What you have to do:
All of the data should be output character for character, except the pictures.

Data extracts:
• • • • •

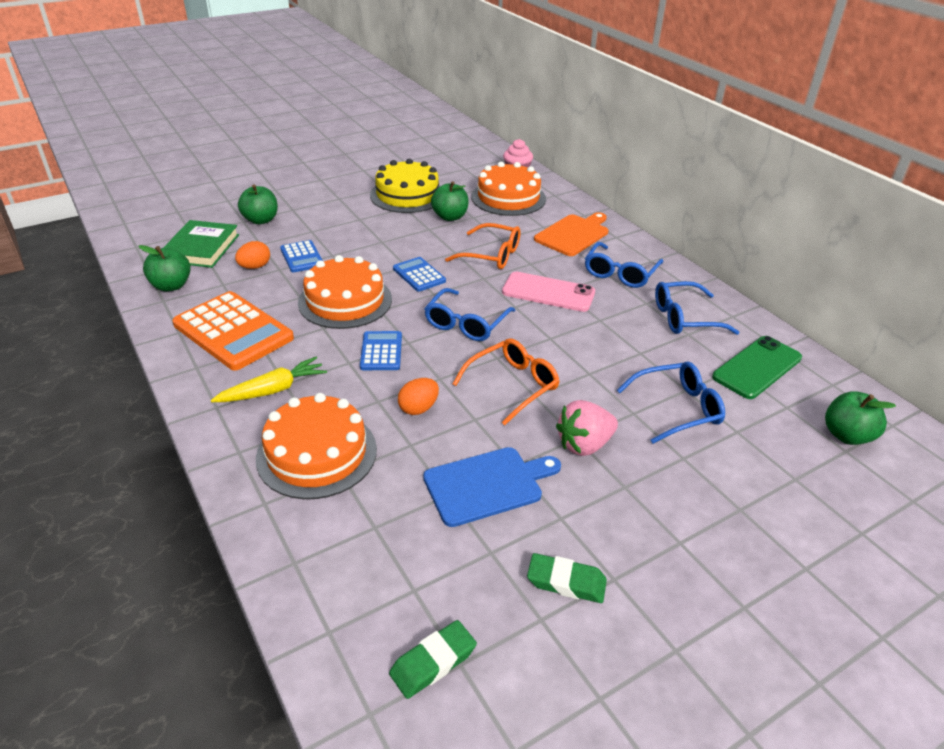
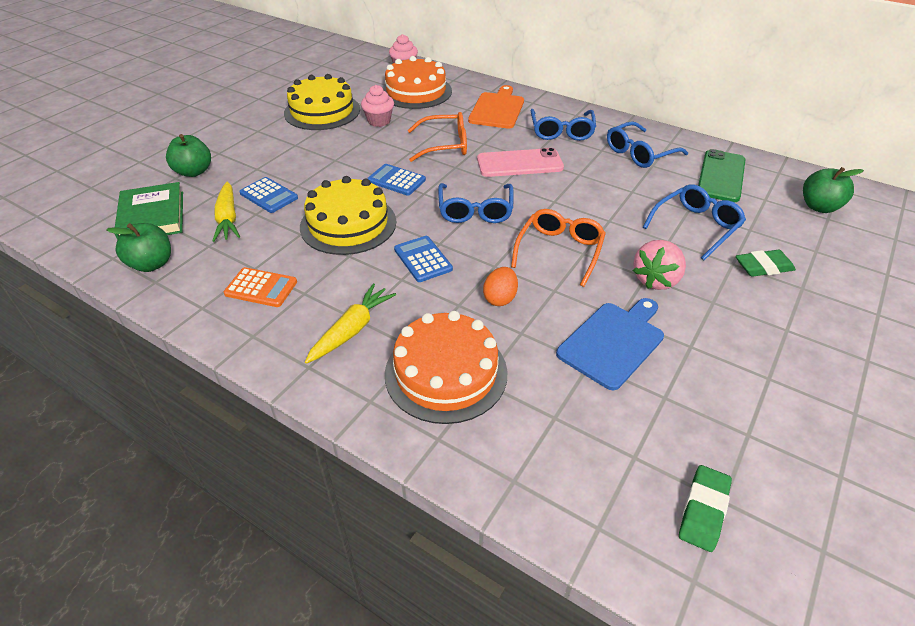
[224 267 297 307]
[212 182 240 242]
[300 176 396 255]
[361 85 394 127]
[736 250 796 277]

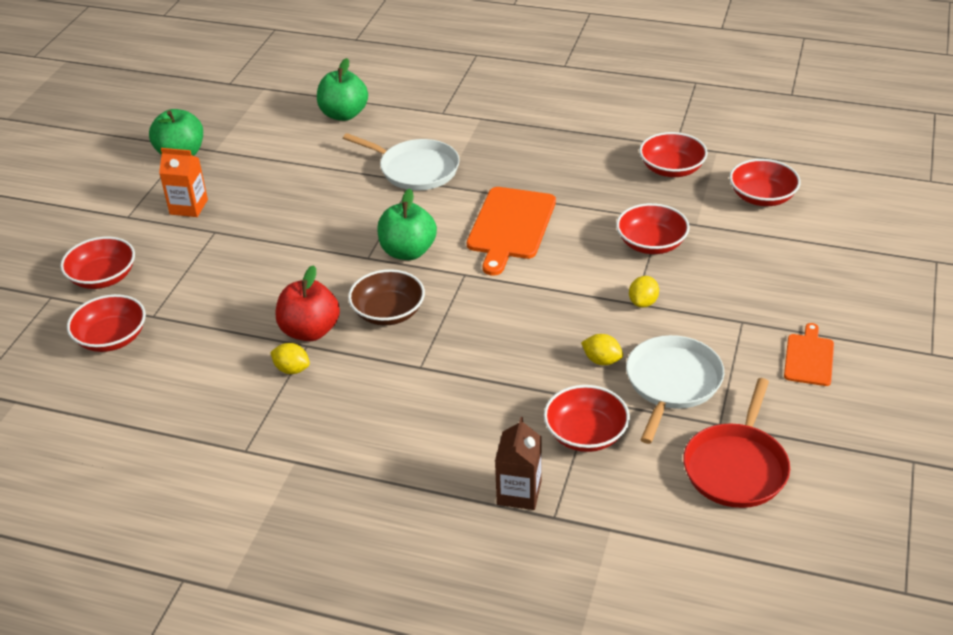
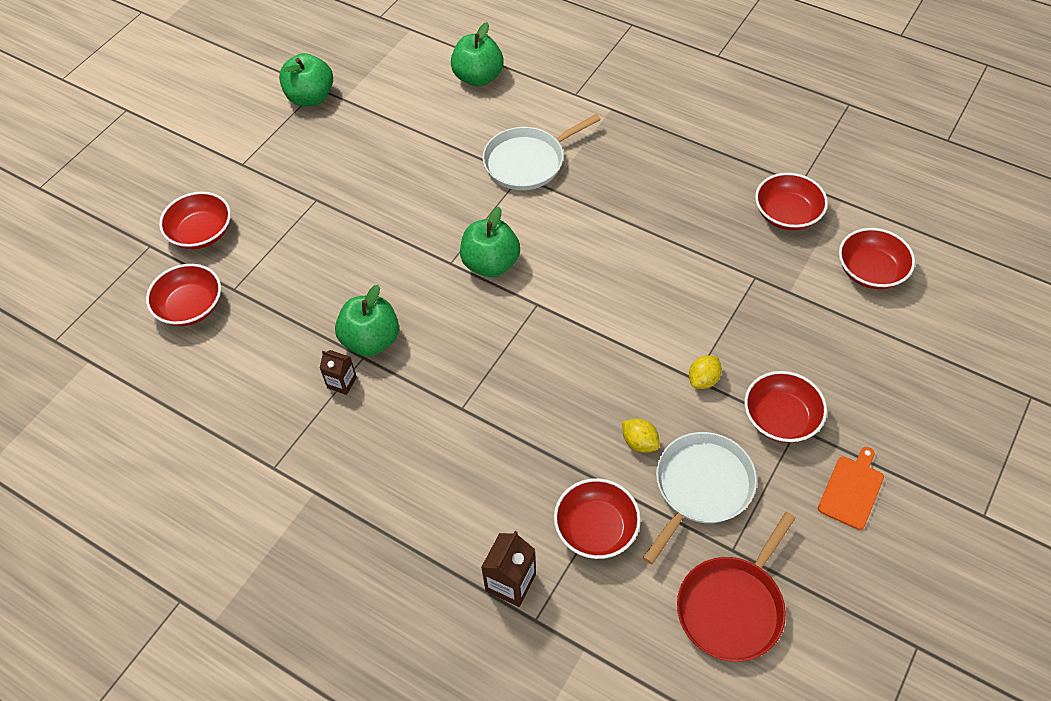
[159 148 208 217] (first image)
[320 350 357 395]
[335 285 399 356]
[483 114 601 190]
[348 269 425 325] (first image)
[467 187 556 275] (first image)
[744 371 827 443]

• • • • •

Output of the exercise:
[224 267 297 307]
[212 182 240 242]
[300 176 396 255]
[361 85 394 127]
[736 250 796 277]

[159 148 208 217] (first image)
[320 350 357 395]
[335 285 399 356]
[483 114 601 190]
[348 269 425 325] (first image)
[467 187 556 275] (first image)
[744 371 827 443]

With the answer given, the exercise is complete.